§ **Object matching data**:
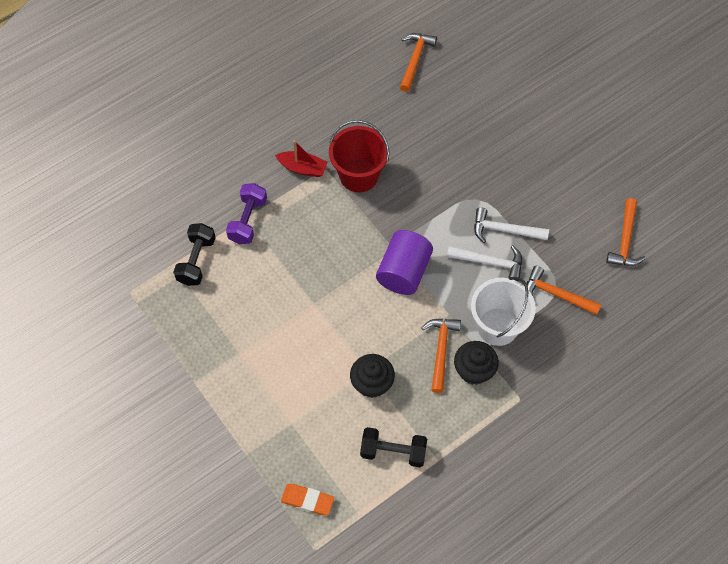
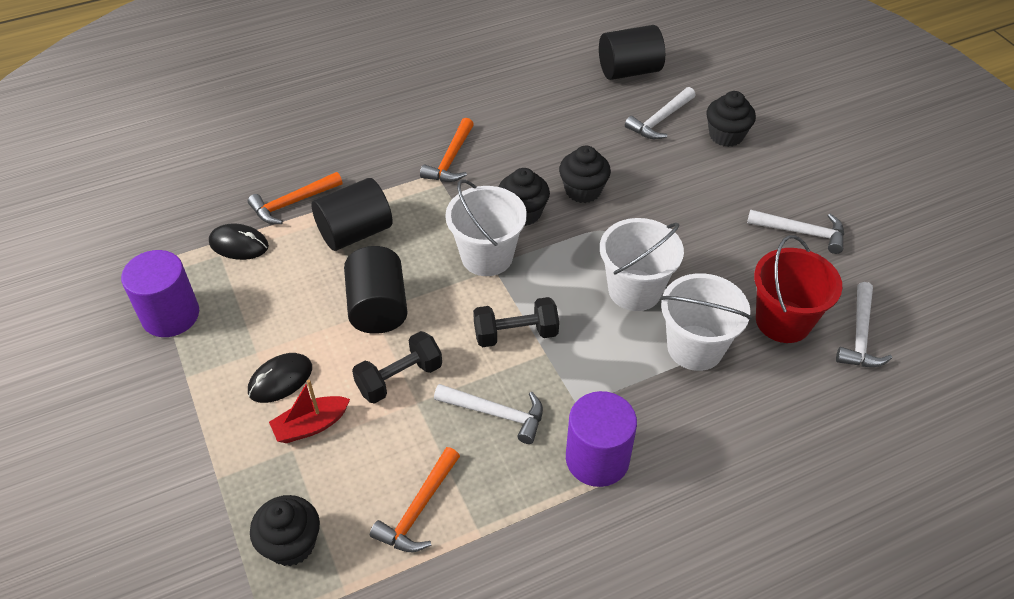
black cupcake: 2 -> 4
black cylinder: 0 -> 3
black mouse: 0 -> 2
orange eraser: 1 -> 0
orange hammer: 4 -> 3
purple cylinder: 1 -> 2
purple dumbbell: 1 -> 0
white bucket: 1 -> 3
white hammer: 2 -> 4

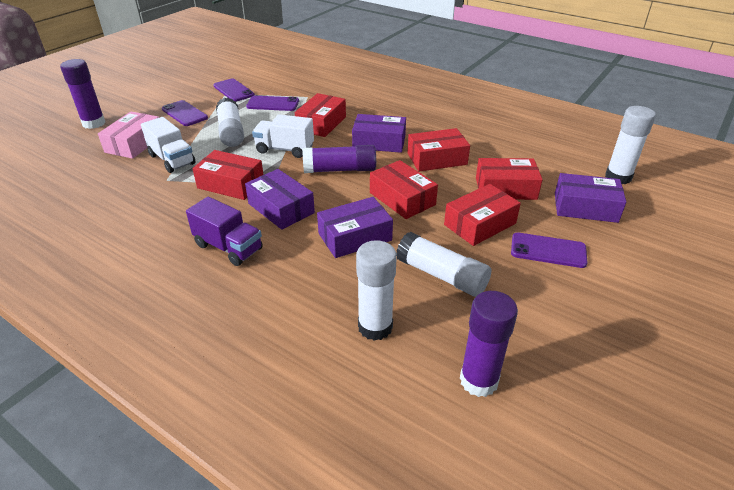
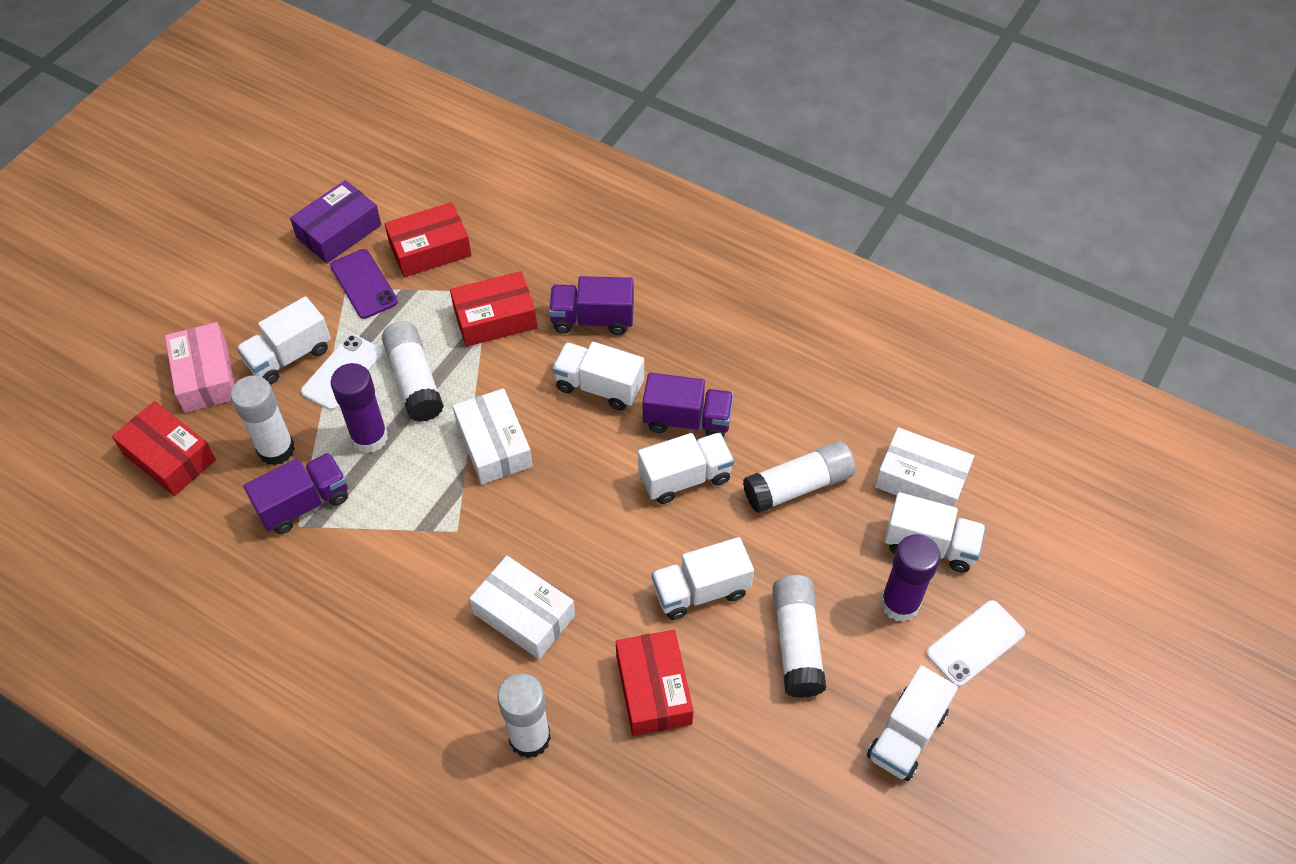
purple box: 4 -> 1
purple glue stick: 3 -> 2
purple phone: 4 -> 1
purple truck: 1 -> 3
red box: 6 -> 4
white box: 0 -> 3
white glue stick: 4 -> 5
white phone: 0 -> 2
white truck: 2 -> 6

§ **ACTIVITY**: The copy should hold every entry above word for word and none of the pictures.

§ **WRITTEN ANSWER**:
black cupcake: 2 -> 4
black cylinder: 0 -> 3
black mouse: 0 -> 2
orange eraser: 1 -> 0
orange hammer: 4 -> 3
purple cylinder: 1 -> 2
purple dumbbell: 1 -> 0
white bucket: 1 -> 3
white hammer: 2 -> 4

purple box: 4 -> 1
purple glue stick: 3 -> 2
purple phone: 4 -> 1
purple truck: 1 -> 3
red box: 6 -> 4
white box: 0 -> 3
white glue stick: 4 -> 5
white phone: 0 -> 2
white truck: 2 -> 6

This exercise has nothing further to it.